> [WORK ORDER] Write out the entries exactly. None of the pictures should appear in the copy.

> [SUPPLIED RECORDS]
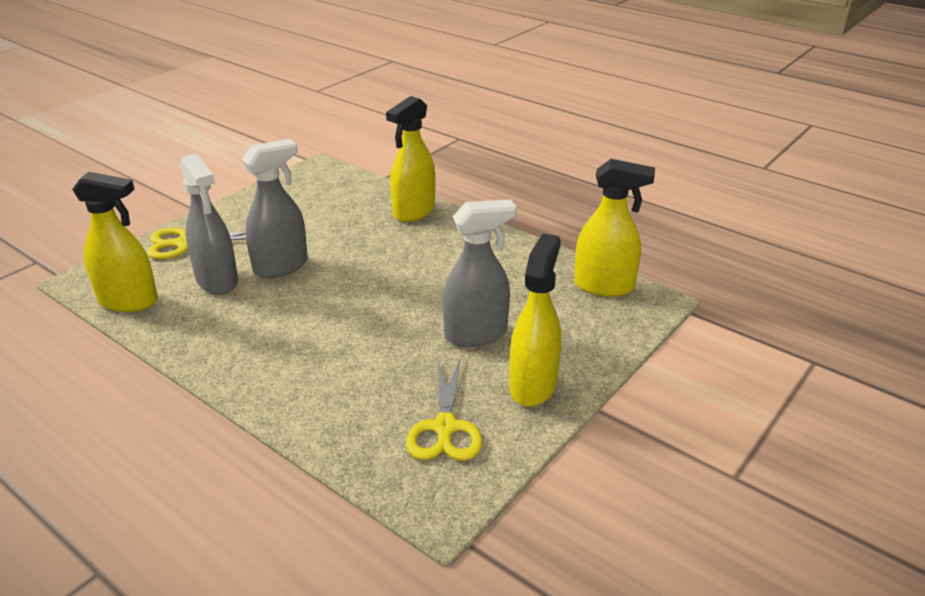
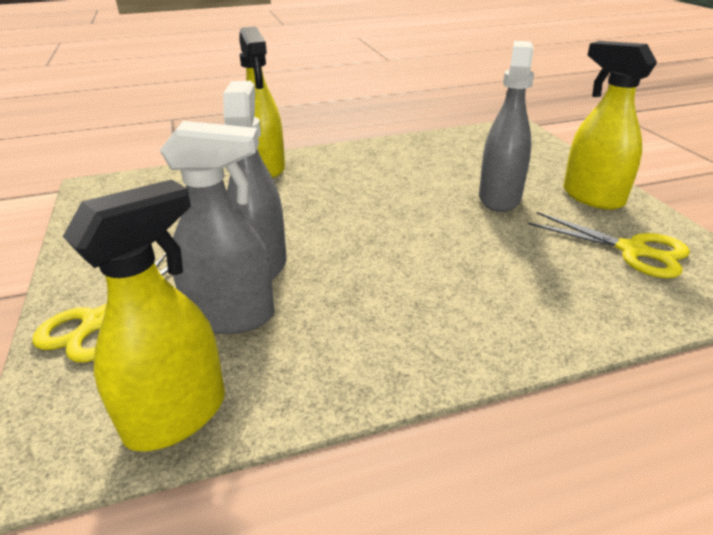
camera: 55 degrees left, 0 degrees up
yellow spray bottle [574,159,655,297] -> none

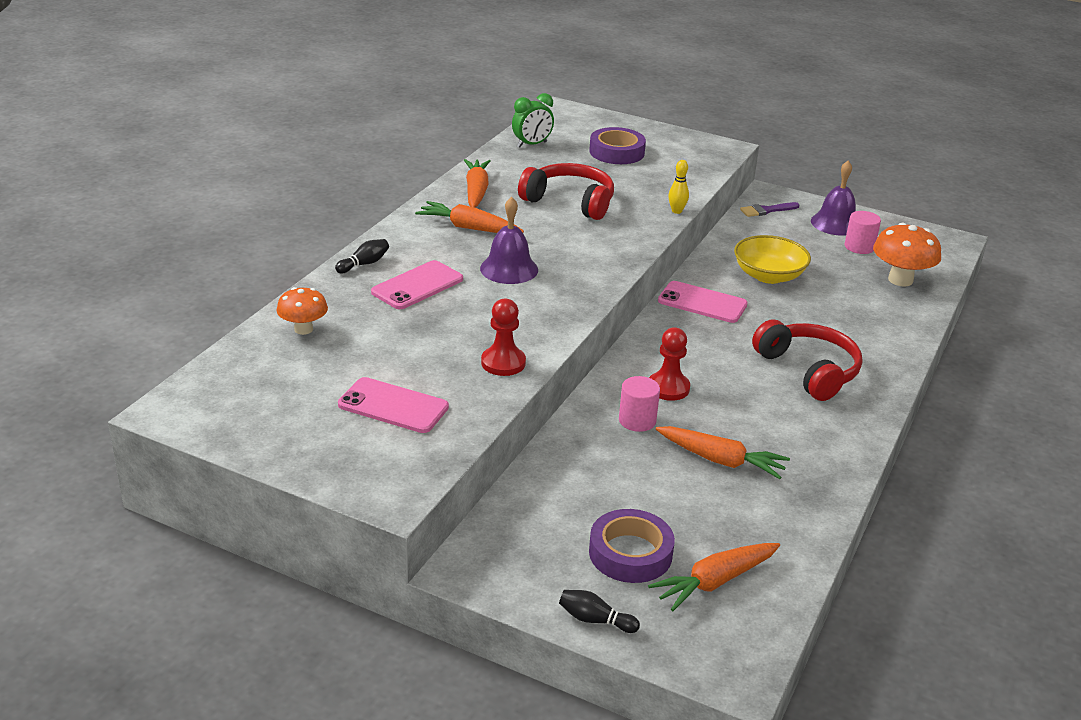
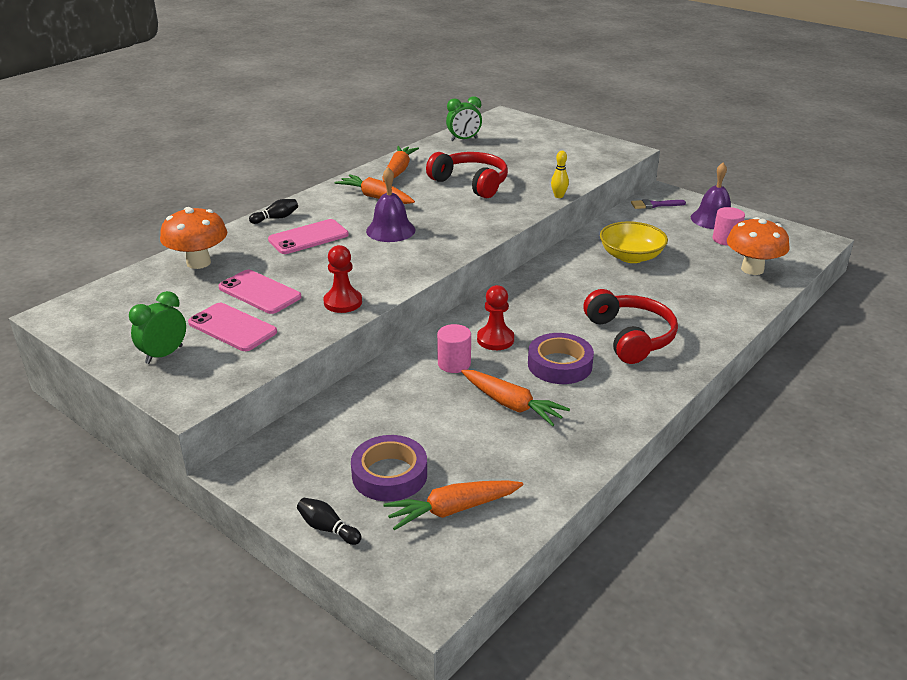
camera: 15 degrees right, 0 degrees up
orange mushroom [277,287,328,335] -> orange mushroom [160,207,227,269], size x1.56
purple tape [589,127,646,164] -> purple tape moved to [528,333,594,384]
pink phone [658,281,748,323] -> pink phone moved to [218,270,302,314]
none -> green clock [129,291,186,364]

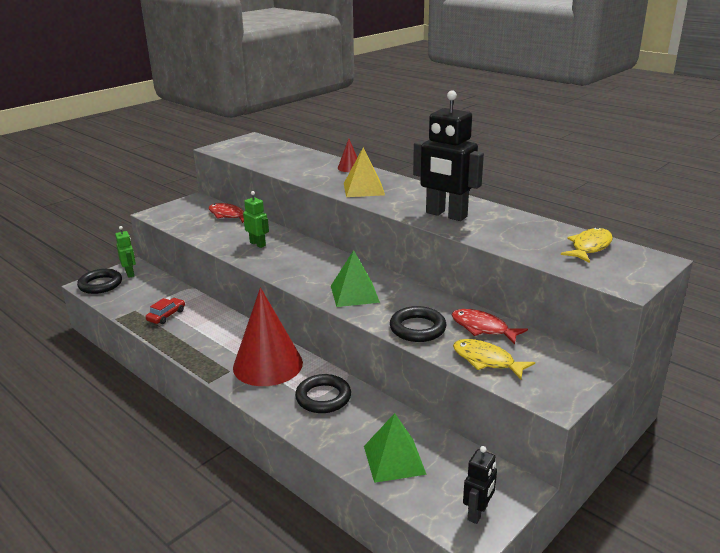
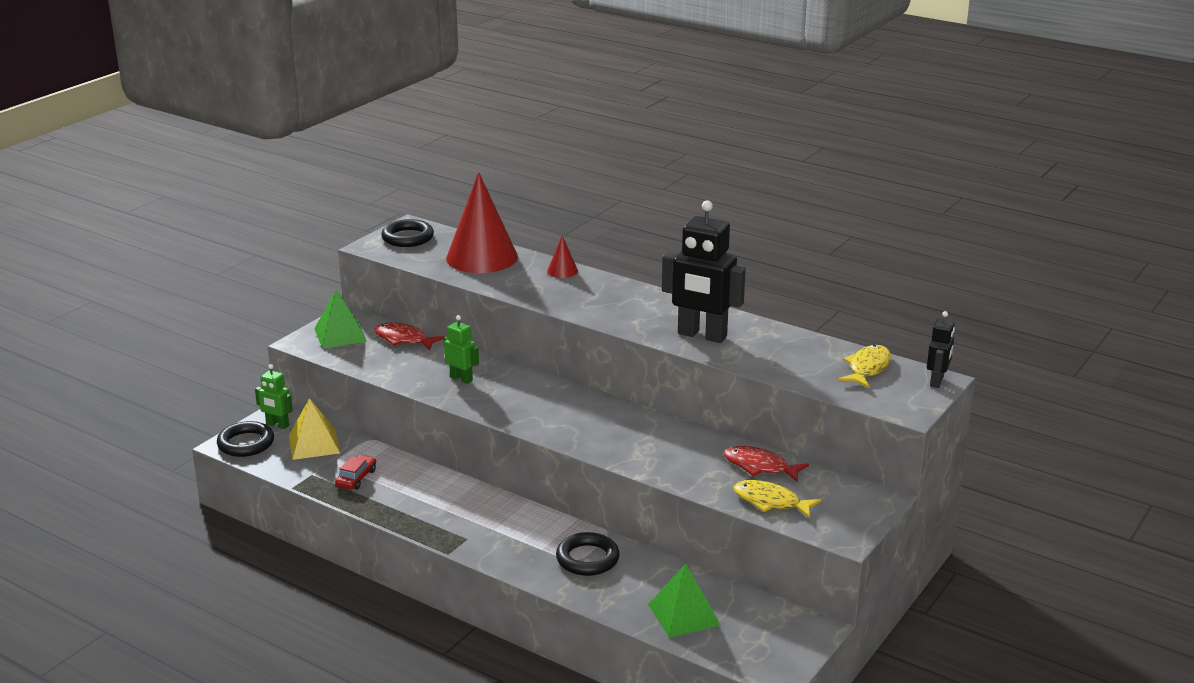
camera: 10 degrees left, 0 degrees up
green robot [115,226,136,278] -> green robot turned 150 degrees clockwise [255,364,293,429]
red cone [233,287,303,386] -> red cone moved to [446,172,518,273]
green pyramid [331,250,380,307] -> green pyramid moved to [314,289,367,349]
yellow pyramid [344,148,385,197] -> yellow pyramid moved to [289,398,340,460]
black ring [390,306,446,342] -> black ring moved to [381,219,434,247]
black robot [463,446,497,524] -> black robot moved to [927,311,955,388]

> [TASK RESULT]
camera: 55 degrees left, 0 degrees up
yellow spray bottle [574,159,655,297] -> none

camera: 15 degrees right, 0 degrees up
orange mushroom [277,287,328,335] -> orange mushroom [160,207,227,269], size x1.56
purple tape [589,127,646,164] -> purple tape moved to [528,333,594,384]
pink phone [658,281,748,323] -> pink phone moved to [218,270,302,314]
none -> green clock [129,291,186,364]

camera: 10 degrees left, 0 degrees up
green robot [115,226,136,278] -> green robot turned 150 degrees clockwise [255,364,293,429]
red cone [233,287,303,386] -> red cone moved to [446,172,518,273]
green pyramid [331,250,380,307] -> green pyramid moved to [314,289,367,349]
yellow pyramid [344,148,385,197] -> yellow pyramid moved to [289,398,340,460]
black ring [390,306,446,342] -> black ring moved to [381,219,434,247]
black robot [463,446,497,524] -> black robot moved to [927,311,955,388]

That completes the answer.